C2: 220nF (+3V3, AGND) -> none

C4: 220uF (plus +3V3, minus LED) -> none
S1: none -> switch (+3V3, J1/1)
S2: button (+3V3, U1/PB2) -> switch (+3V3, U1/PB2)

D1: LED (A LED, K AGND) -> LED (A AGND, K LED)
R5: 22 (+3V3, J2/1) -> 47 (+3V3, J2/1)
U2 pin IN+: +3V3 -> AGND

┄┄┄┄┄┄

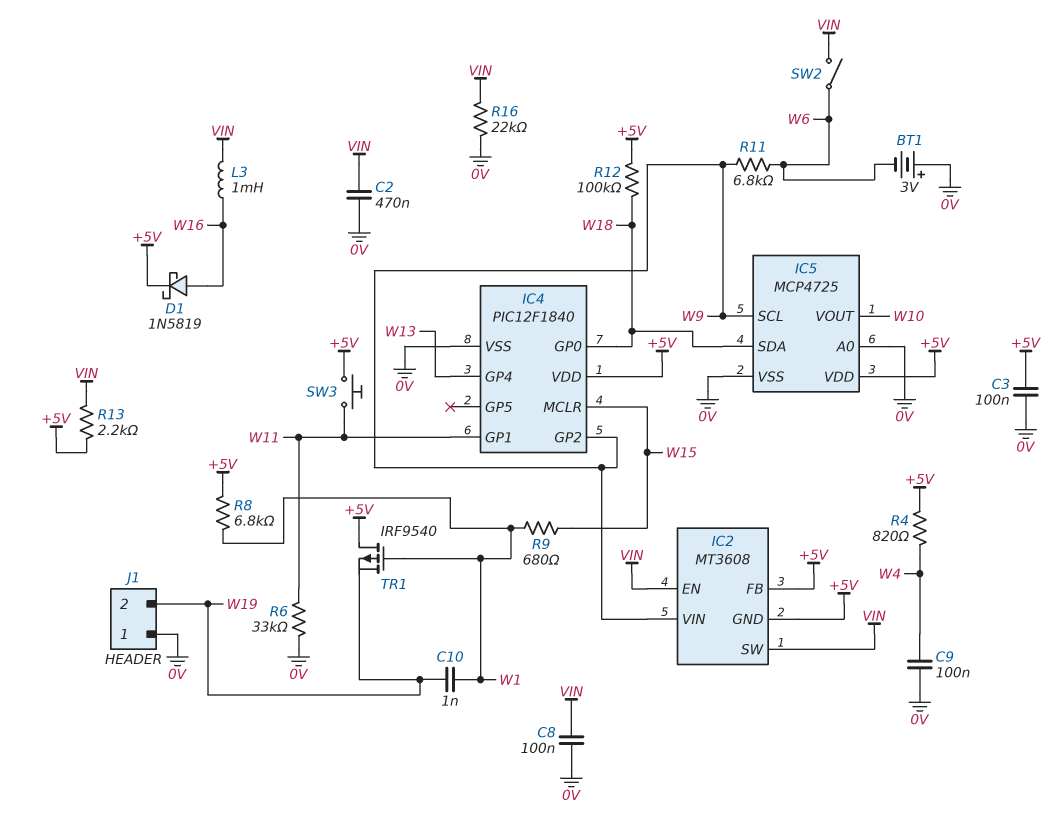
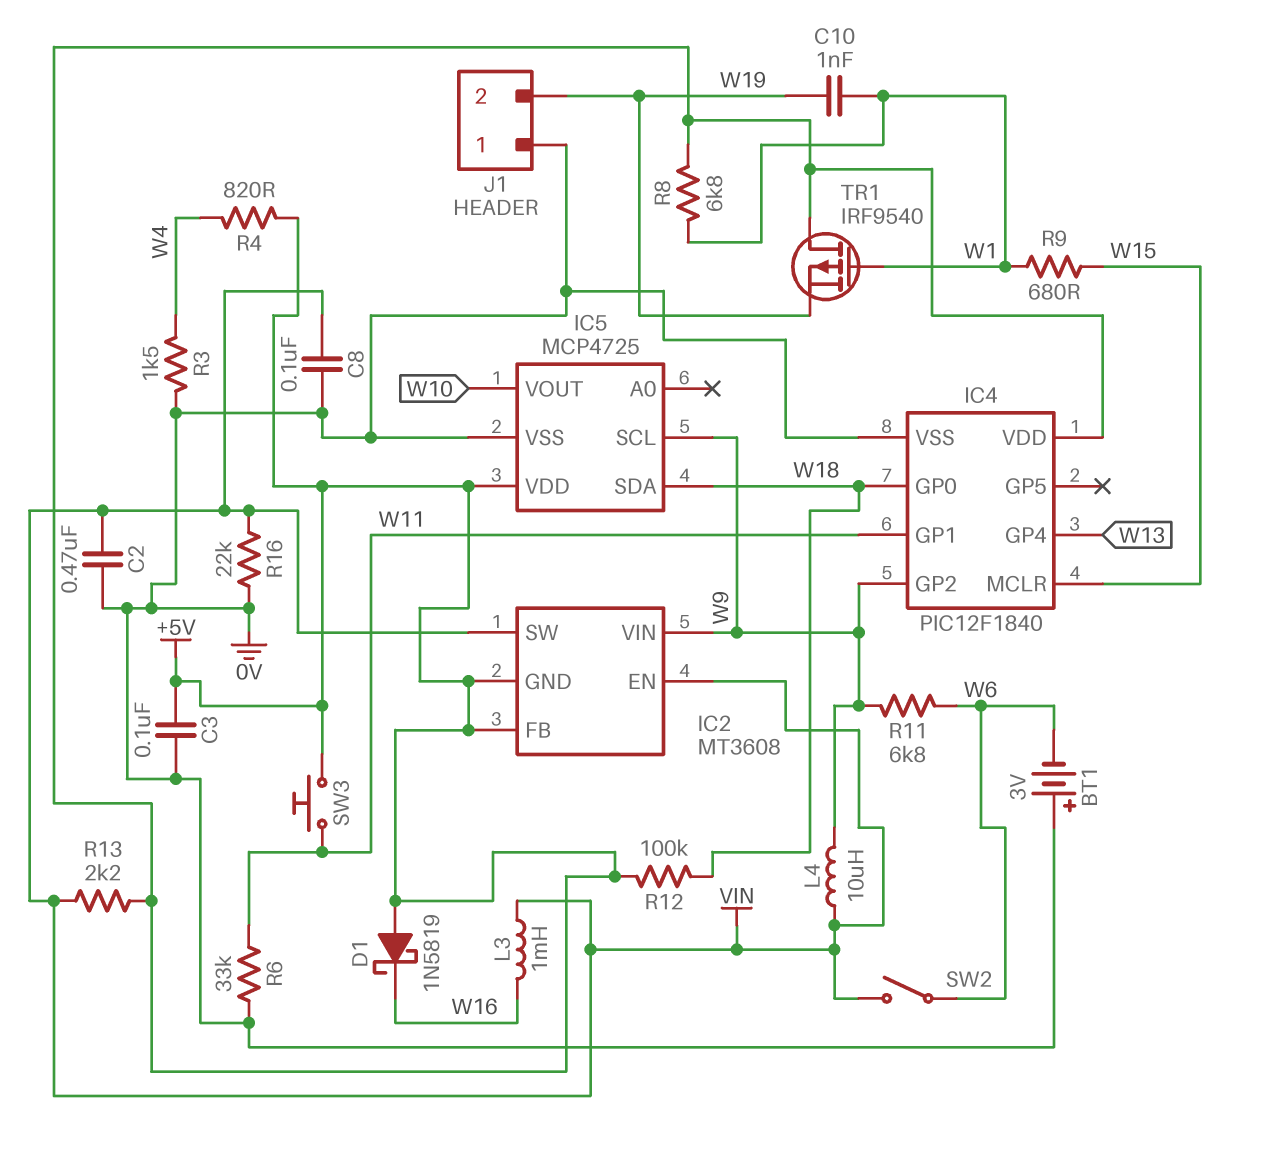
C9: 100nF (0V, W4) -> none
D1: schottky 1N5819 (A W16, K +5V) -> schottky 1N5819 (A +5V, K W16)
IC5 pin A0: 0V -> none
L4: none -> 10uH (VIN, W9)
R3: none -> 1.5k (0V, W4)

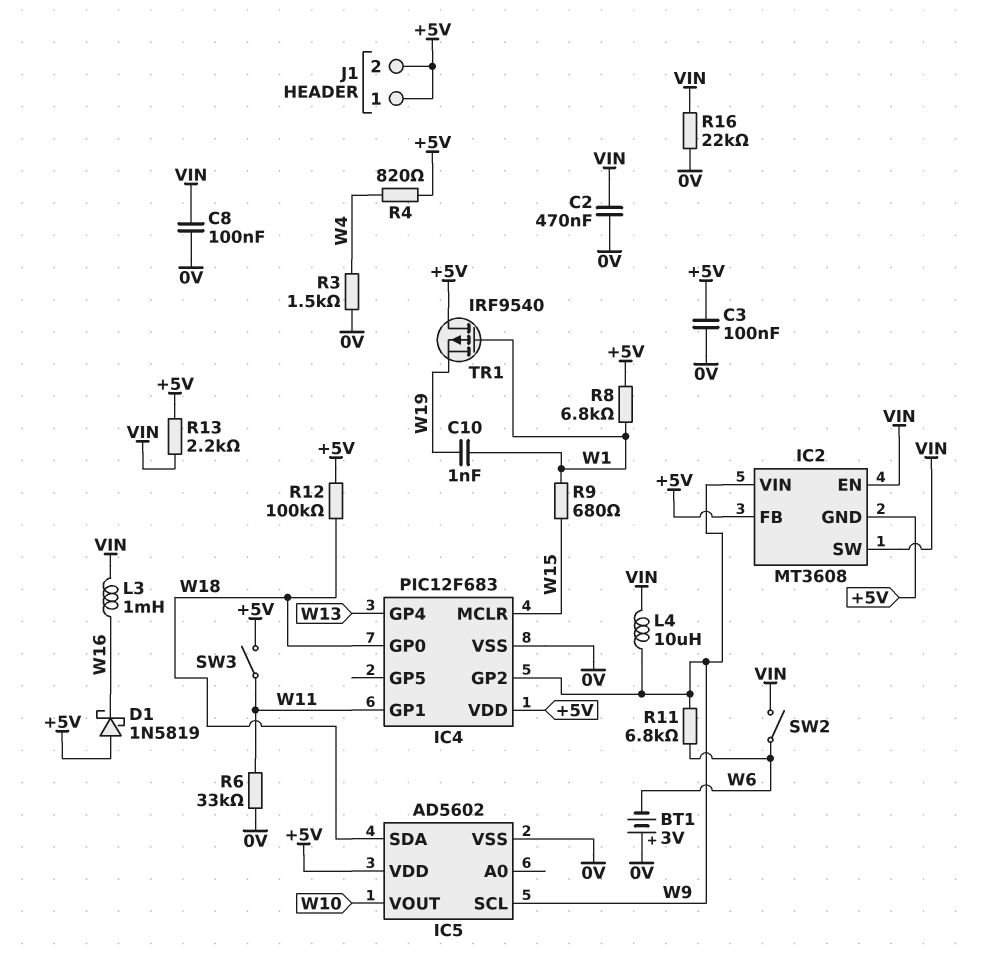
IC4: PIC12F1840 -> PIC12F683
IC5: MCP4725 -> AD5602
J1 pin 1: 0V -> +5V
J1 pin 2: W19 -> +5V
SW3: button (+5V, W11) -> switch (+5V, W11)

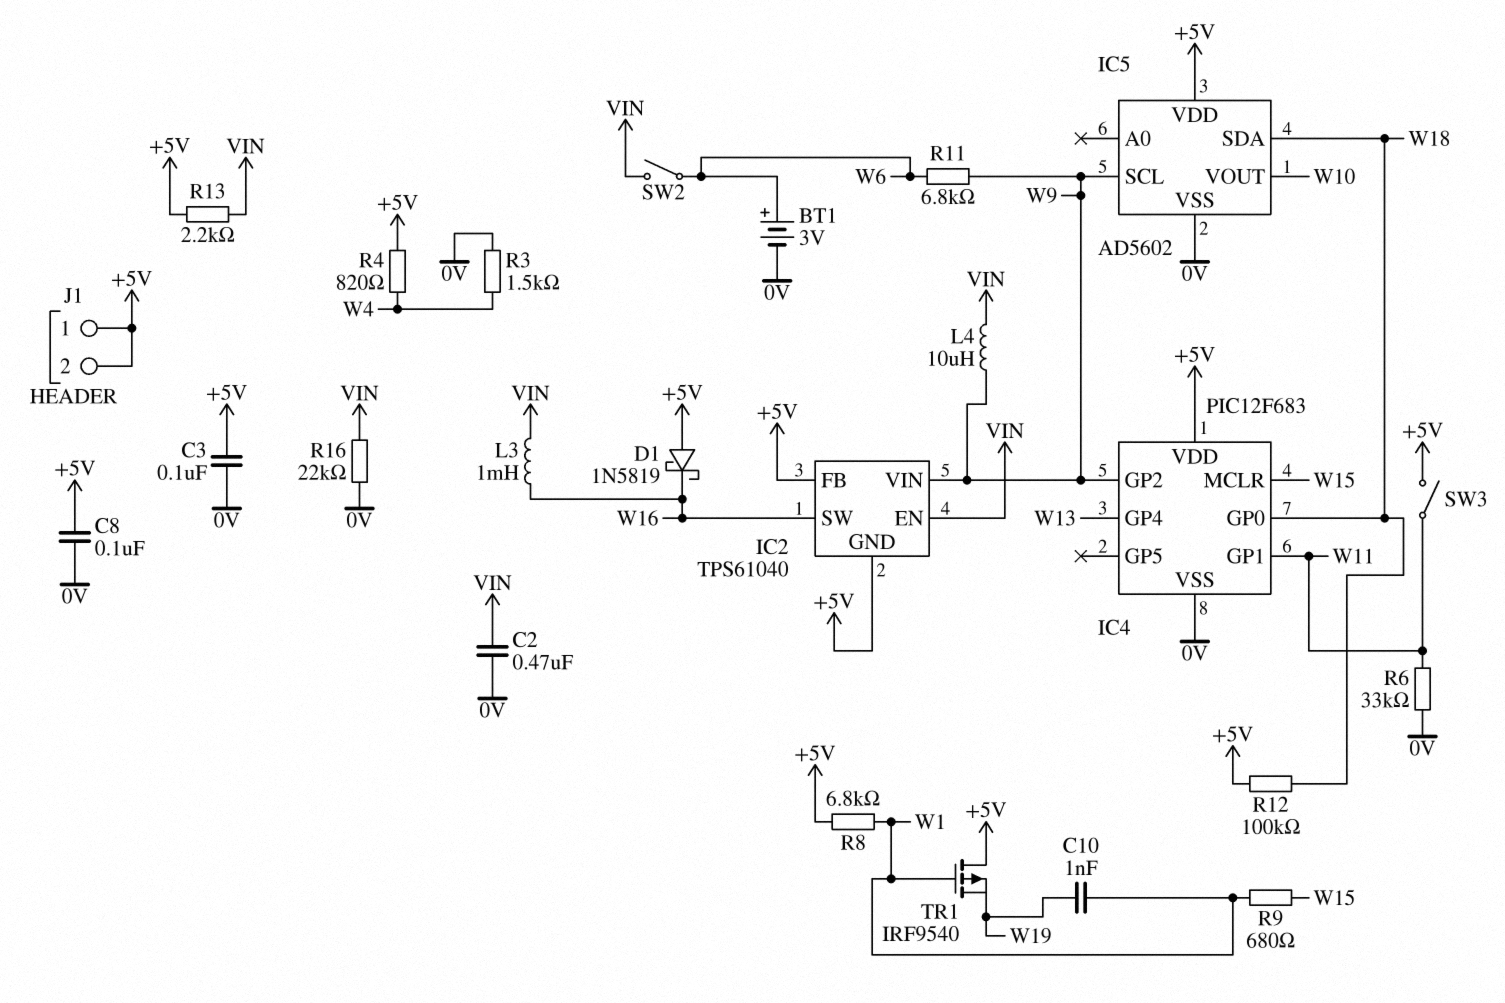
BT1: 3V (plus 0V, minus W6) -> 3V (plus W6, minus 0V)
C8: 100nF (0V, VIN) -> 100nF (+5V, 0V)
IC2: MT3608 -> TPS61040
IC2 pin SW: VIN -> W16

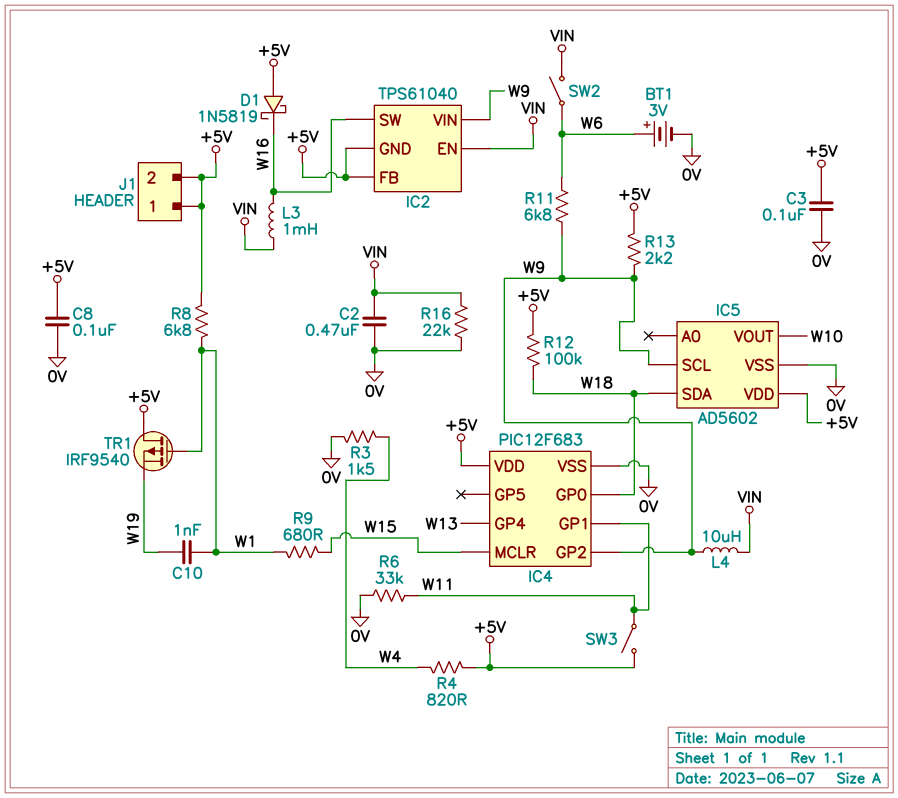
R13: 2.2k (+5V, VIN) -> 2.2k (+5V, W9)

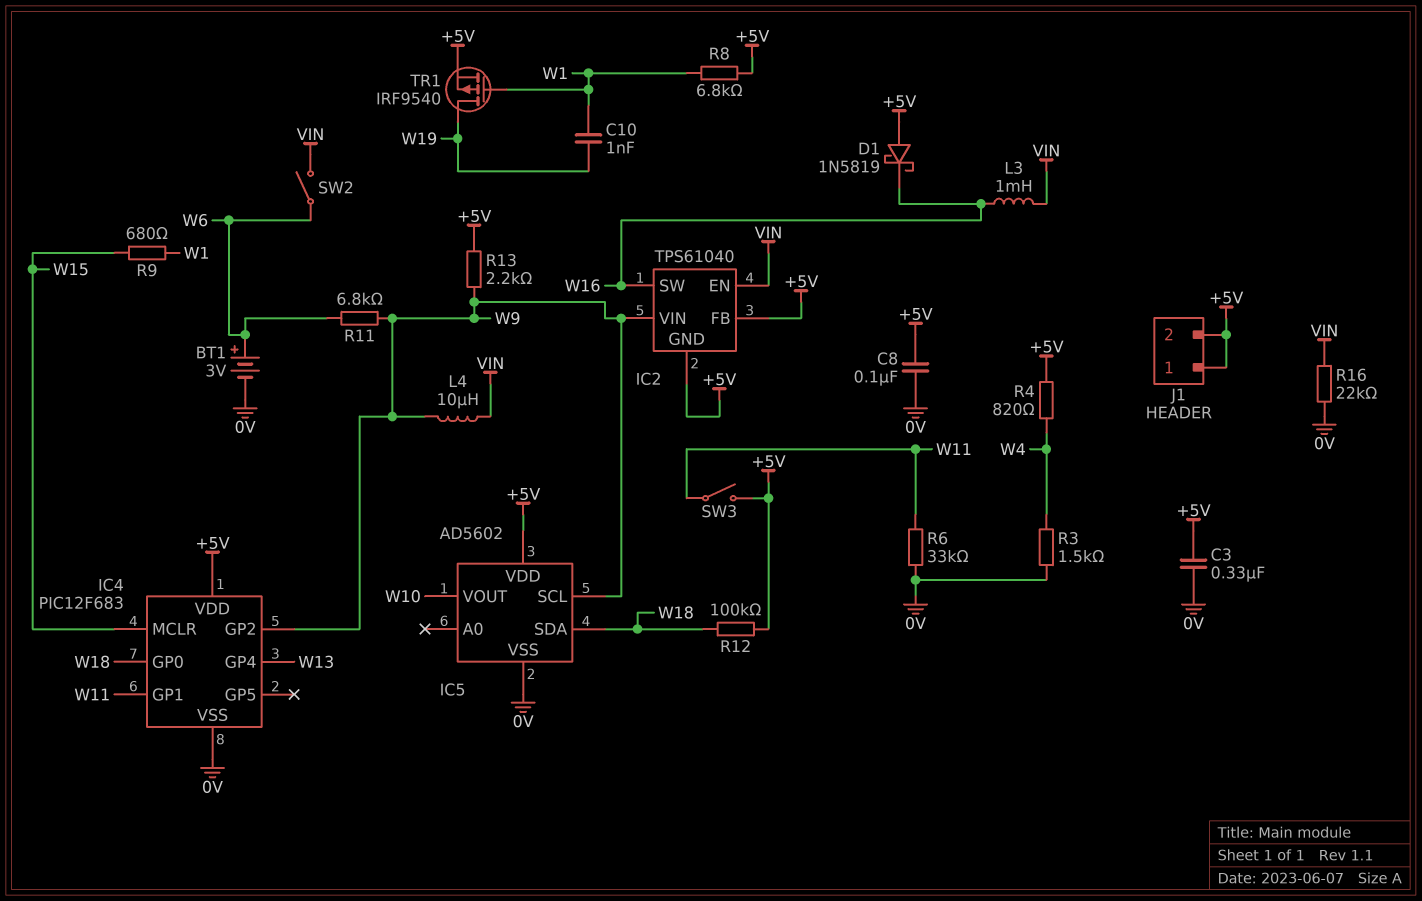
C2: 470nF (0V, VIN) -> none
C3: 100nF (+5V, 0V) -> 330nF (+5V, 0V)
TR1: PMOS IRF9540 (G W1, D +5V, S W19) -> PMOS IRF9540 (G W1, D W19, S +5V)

┄┄┄┄┄┄

**Exercise aim:** Go through the entries and copy every line with "button".

**Written solution:**
S2: button (+3V3, U1/PB2) -> switch (+3V3, U1/PB2)
SW3: button (+5V, W11) -> switch (+5V, W11)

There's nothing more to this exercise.